== GOAL OF THE EXERCISE ==
Begin at the line containing "D3: zener (A" in the records below, end at the line containing "C9: 3.3uF (plus", and retype each line in that span exactly. No other line and no image should appear.

*** Opening GIVEN RECORDS ***

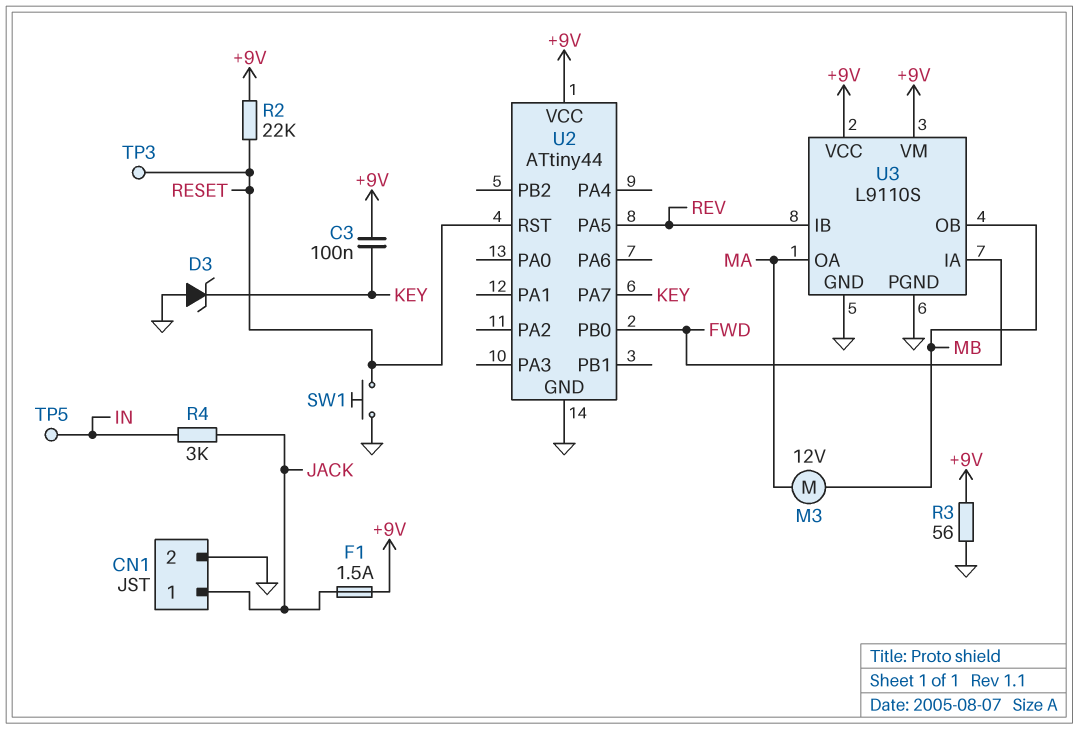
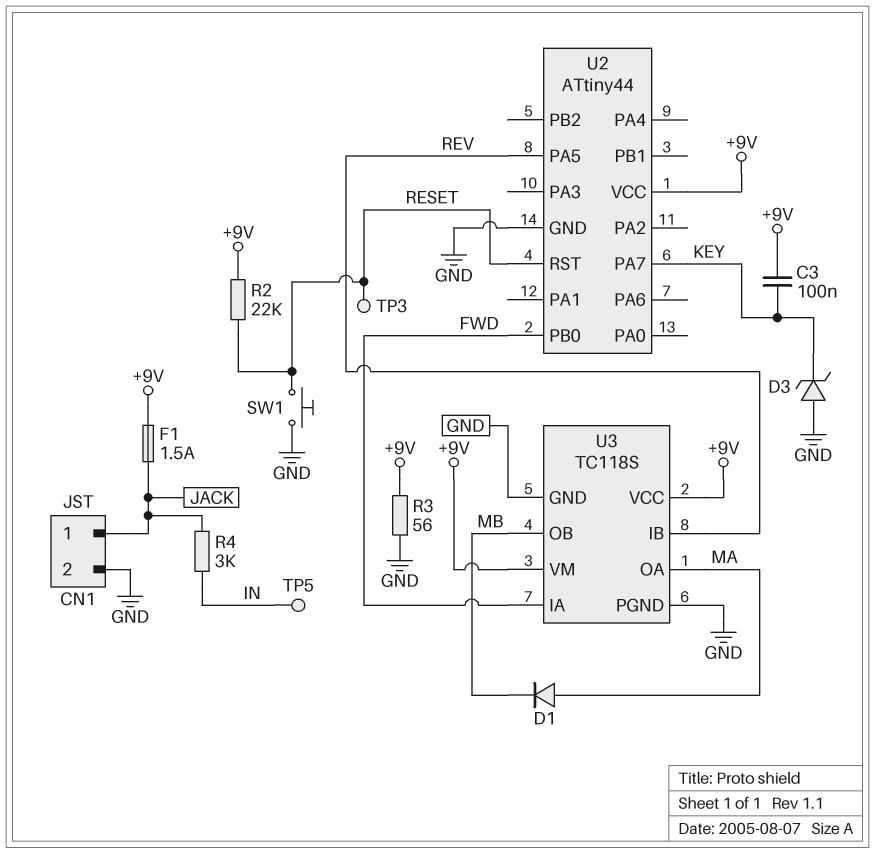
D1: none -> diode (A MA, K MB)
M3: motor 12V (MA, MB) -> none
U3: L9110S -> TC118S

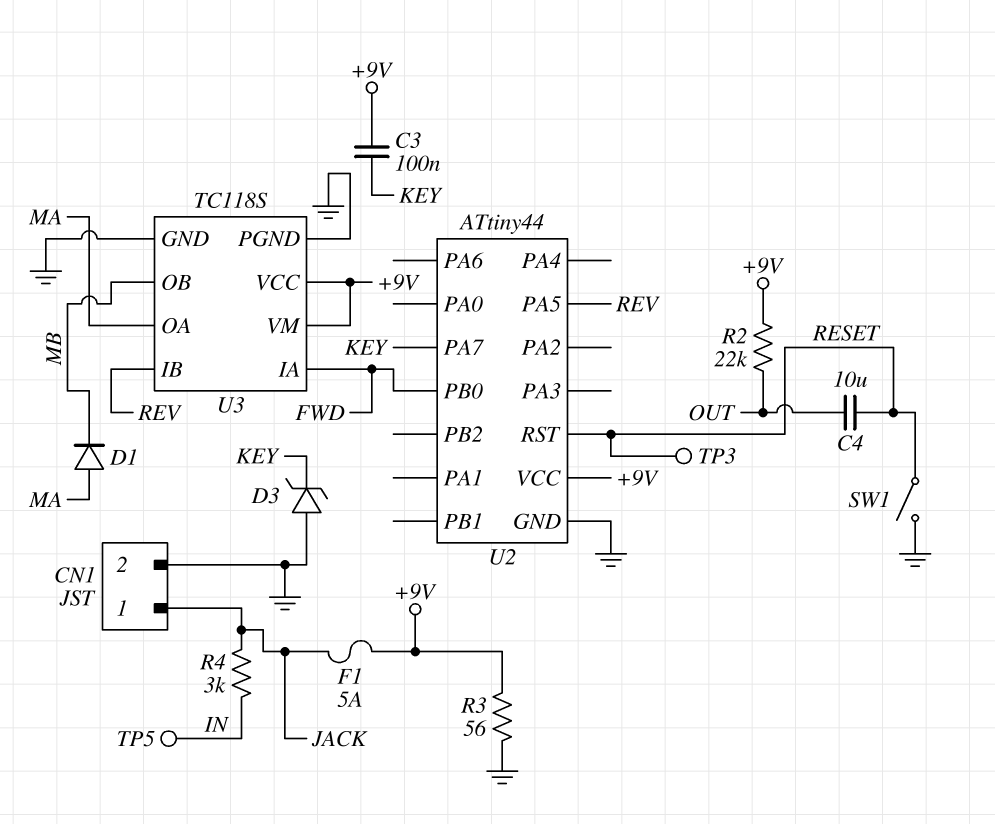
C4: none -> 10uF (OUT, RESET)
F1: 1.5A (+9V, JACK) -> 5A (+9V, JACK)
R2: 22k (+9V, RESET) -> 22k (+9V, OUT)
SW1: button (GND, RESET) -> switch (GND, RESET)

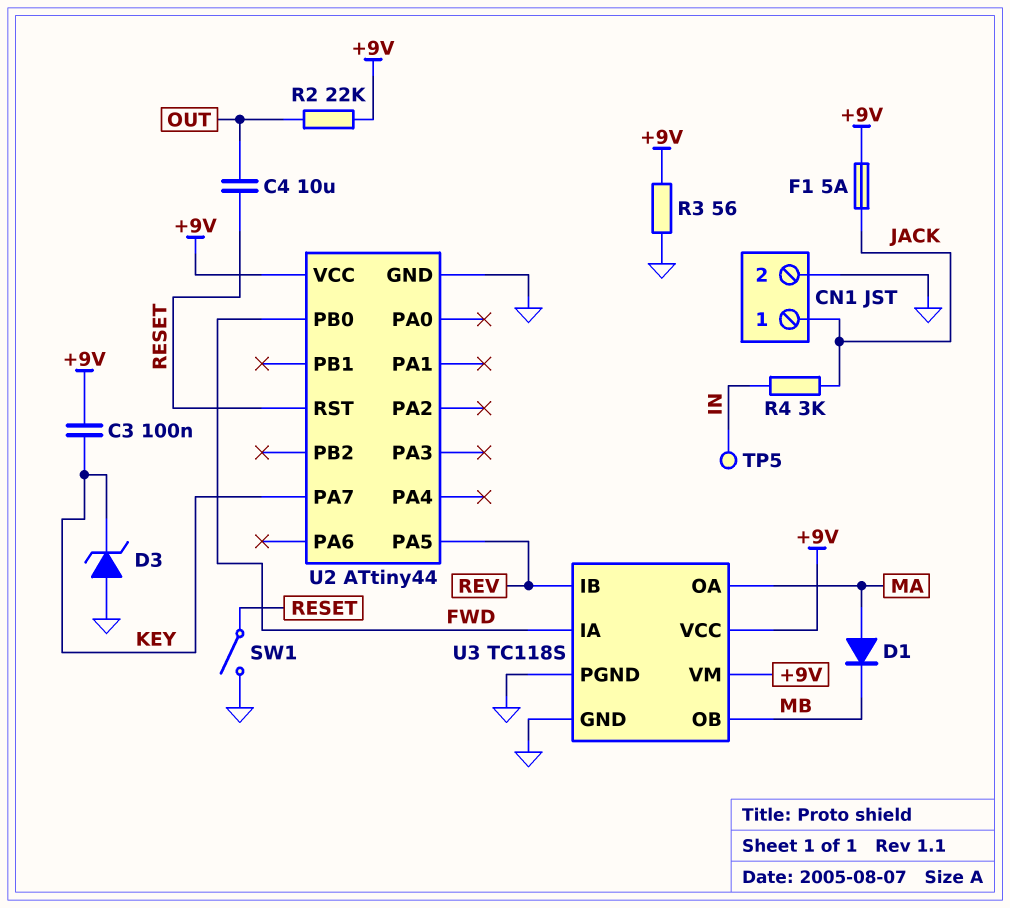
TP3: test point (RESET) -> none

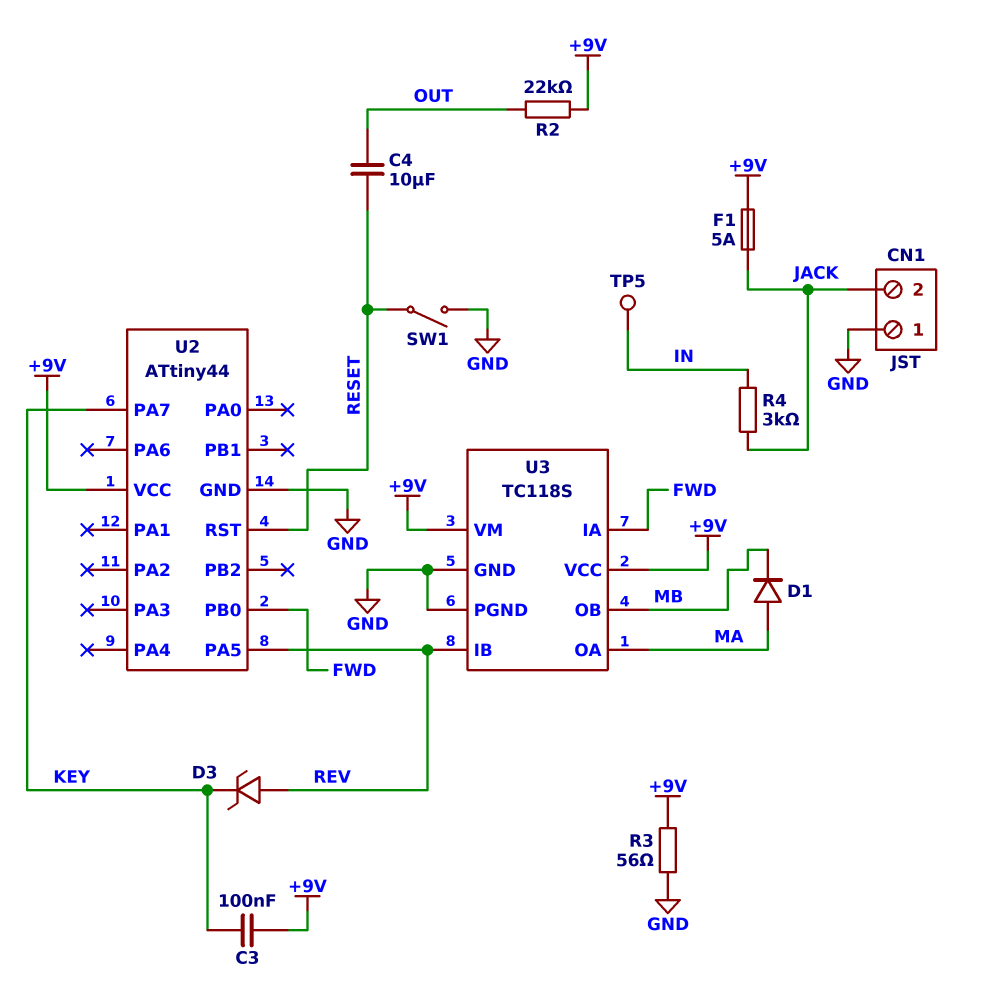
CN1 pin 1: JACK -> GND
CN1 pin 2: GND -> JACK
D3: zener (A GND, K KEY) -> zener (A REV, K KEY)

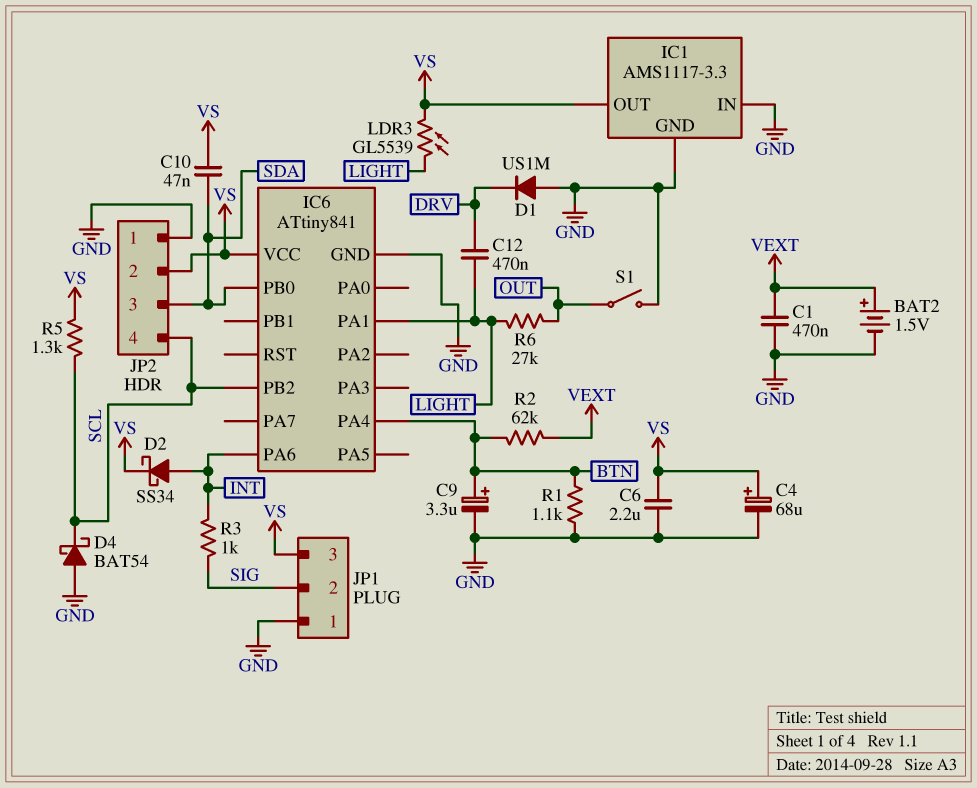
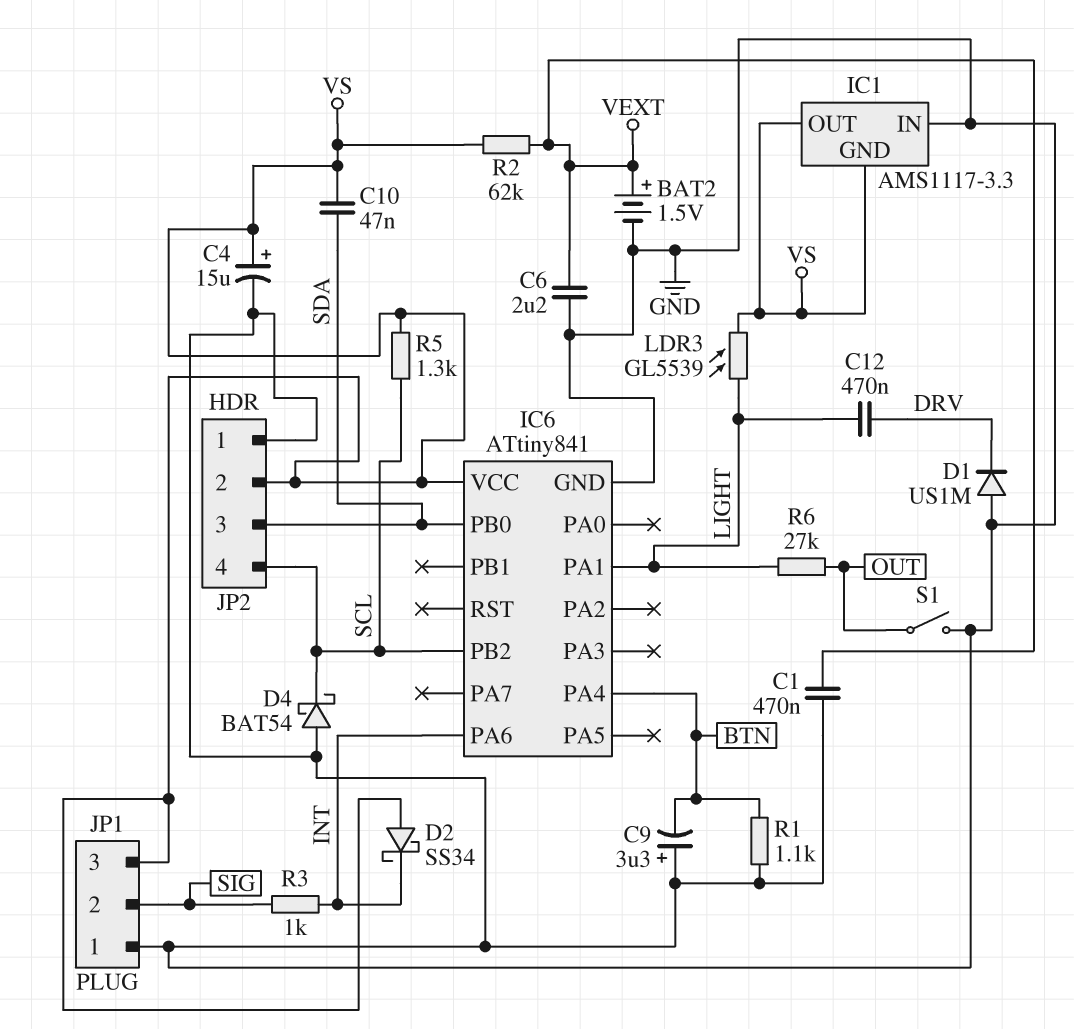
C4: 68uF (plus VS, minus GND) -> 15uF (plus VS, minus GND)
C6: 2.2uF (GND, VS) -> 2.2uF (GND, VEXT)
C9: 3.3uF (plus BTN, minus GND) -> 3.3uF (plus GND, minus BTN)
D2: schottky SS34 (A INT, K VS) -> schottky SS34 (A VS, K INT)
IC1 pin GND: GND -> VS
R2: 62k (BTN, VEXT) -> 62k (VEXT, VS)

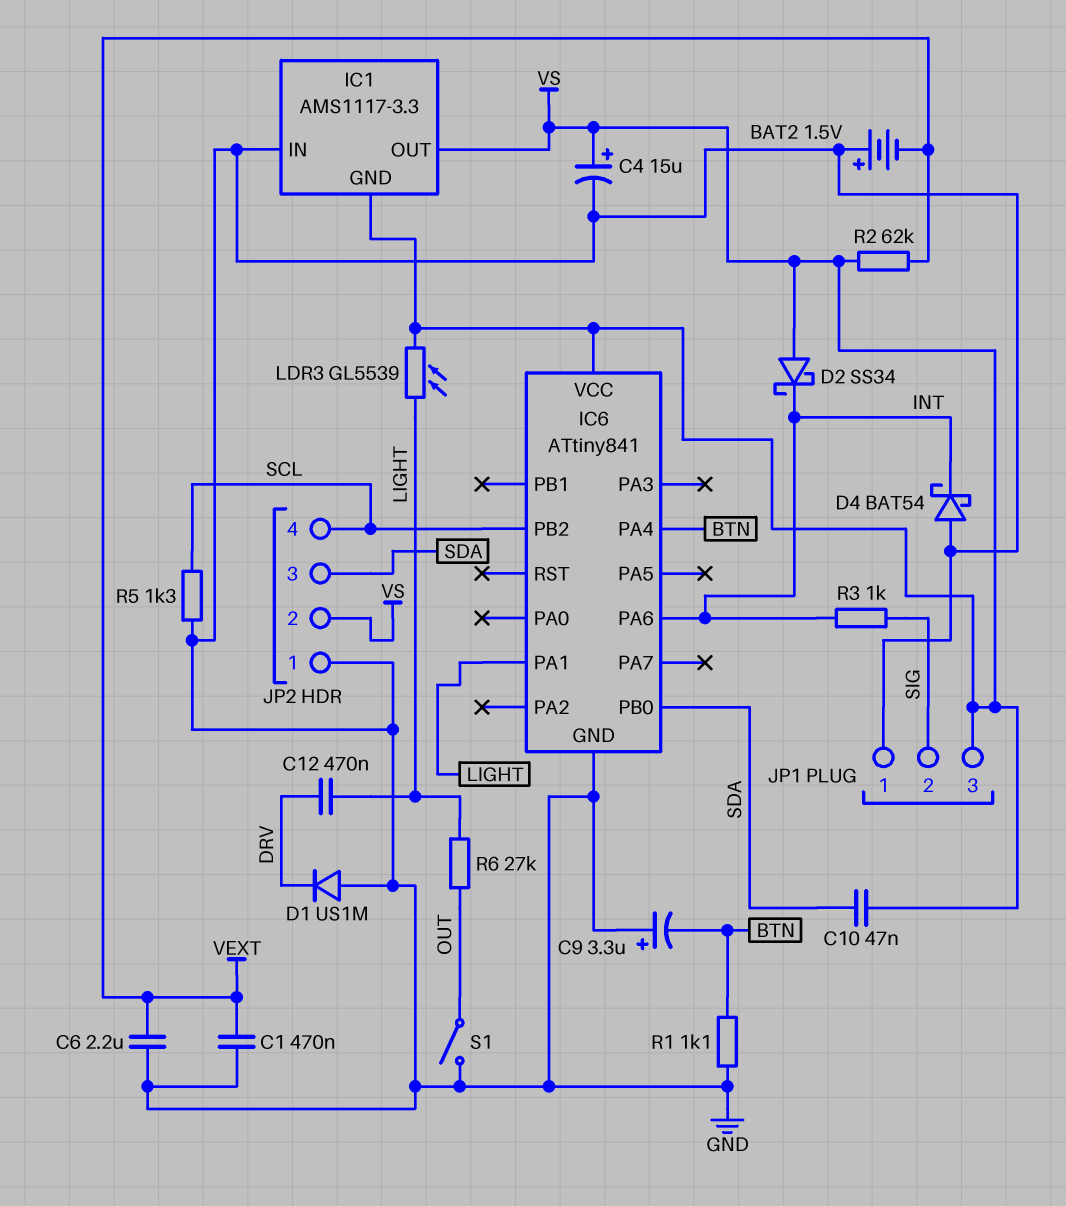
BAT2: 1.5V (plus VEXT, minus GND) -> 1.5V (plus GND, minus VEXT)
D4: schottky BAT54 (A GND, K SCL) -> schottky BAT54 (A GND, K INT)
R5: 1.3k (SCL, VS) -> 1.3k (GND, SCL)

*** Closing GIVEN RECORDS ***

== RESPONSE BOX ==
D3: zener (A GND, K KEY) -> zener (A REV, K KEY)

C4: 68uF (plus VS, minus GND) -> 15uF (plus VS, minus GND)
C6: 2.2uF (GND, VS) -> 2.2uF (GND, VEXT)
C9: 3.3uF (plus BTN, minus GND) -> 3.3uF (plus GND, minus BTN)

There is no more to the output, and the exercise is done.